>>>

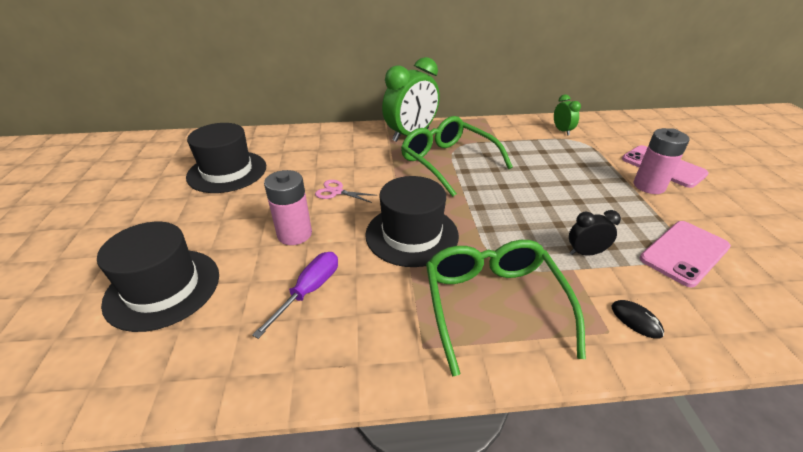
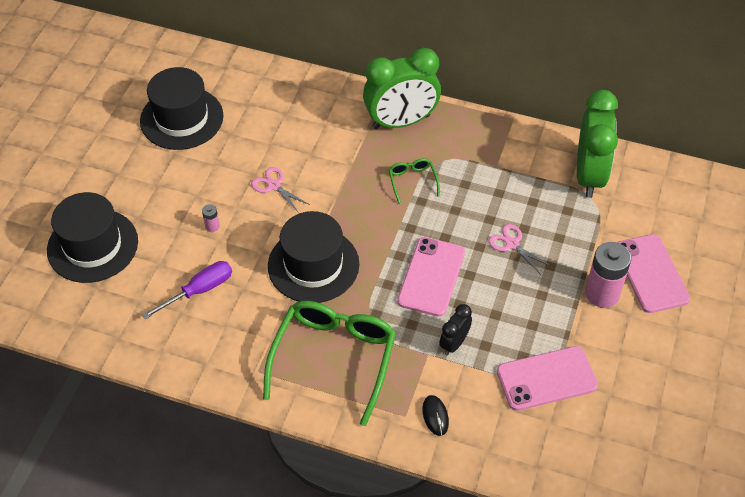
camera: 25 degrees right, 15 degrees up
(294, 234) = (212, 226): pink battery -> pink battery, size x0.44
(447, 162) = (412, 181): green glasses -> green glasses, size x0.45
(518, 213) = (431, 277): none -> pink phone
(555, 176) = (512, 244): none -> pink scissors
(562, 131) = (589, 175): green clock -> green clock, size x2.06
(585, 253) = (454, 343): black clock -> black clock turned 75 degrees counterclockwise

<<<

Task description: In the answer, include exactly the lines from the line containing "(562, 131) = (589, 175): green" through the end of the data, and nothing else.

Exercise answer:
(562, 131) = (589, 175): green clock -> green clock, size x2.06
(585, 253) = (454, 343): black clock -> black clock turned 75 degrees counterclockwise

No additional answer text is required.